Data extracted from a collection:

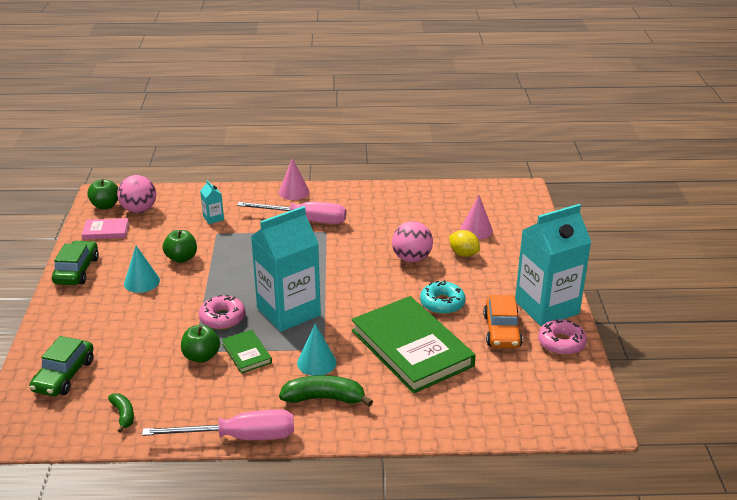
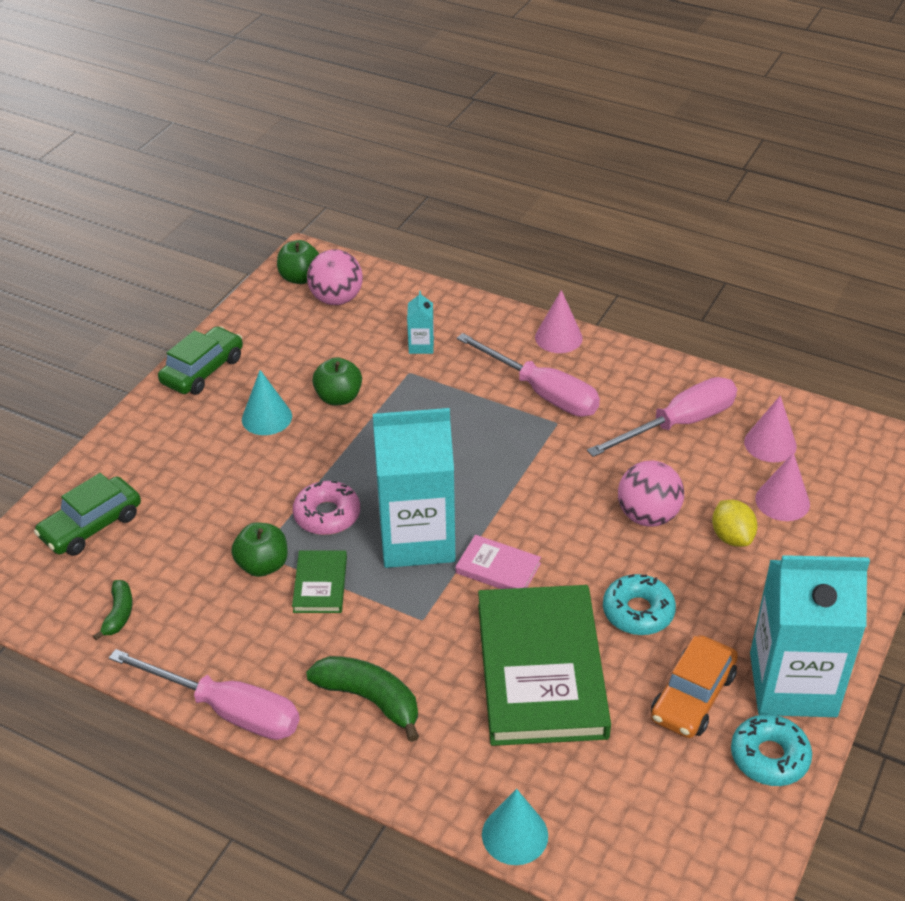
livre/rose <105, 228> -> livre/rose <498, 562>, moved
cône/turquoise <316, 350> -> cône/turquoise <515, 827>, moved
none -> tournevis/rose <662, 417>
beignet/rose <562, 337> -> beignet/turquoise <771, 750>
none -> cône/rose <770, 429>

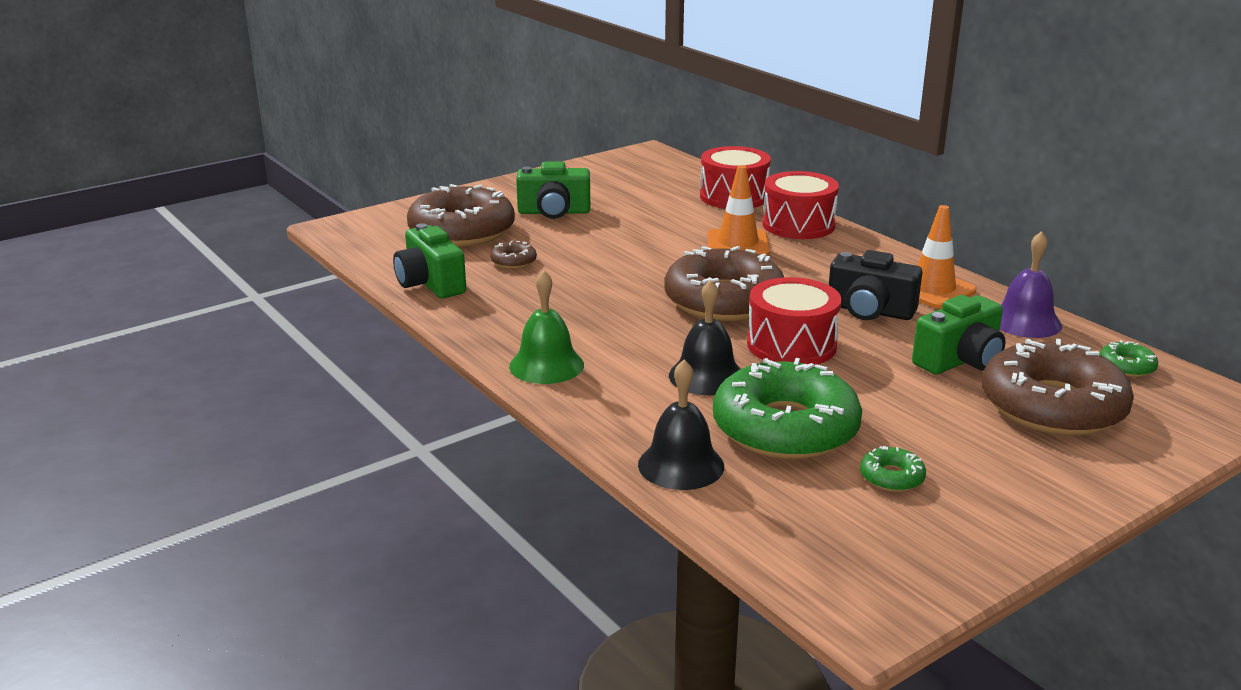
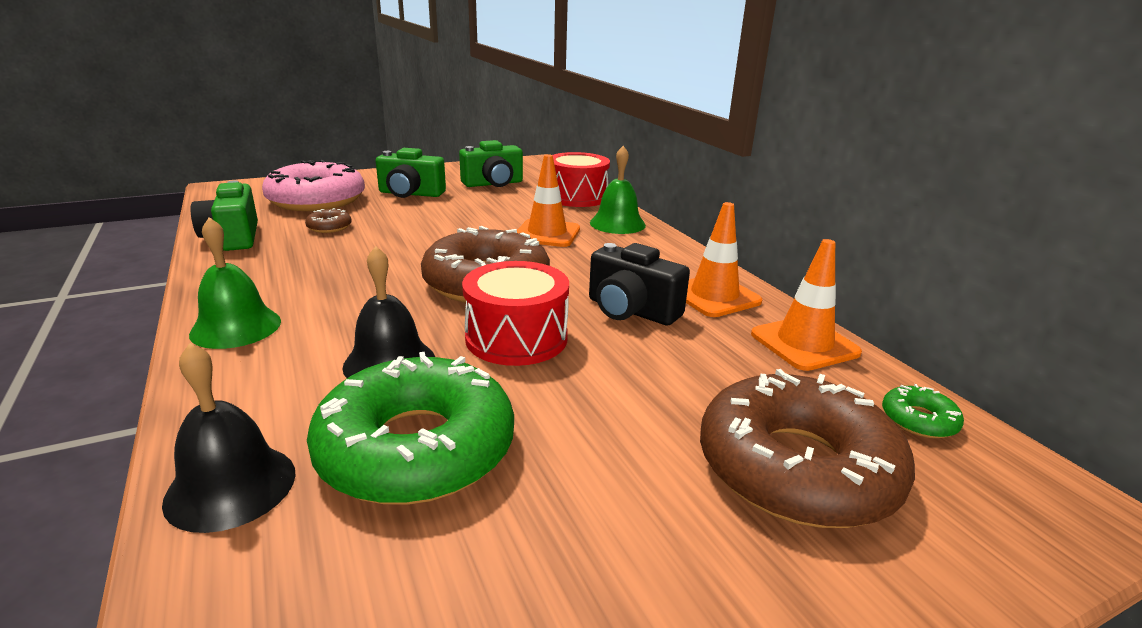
beignet/marron <461, 215> -> beignet/rose <313, 185>
appareil photo/vert <959, 334> -> appareil photo/vert <491, 163>, moved
tambour/rouge <801, 205> -> cloche/vert <618, 190>
cloche/violet <1031, 284> -> cône de chantier/orange <806, 305>
beignet/vert <893, 469> -> none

Problem: Restate the data word for word from its first line through the line with "beignet/rose <562, 337>", leaving out any picture along the way.

Result for this task:
livre/rose <105, 228> -> livre/rose <498, 562>, moved
cône/turquoise <316, 350> -> cône/turquoise <515, 827>, moved
none -> tournevis/rose <662, 417>
beignet/rose <562, 337> -> beignet/turquoise <771, 750>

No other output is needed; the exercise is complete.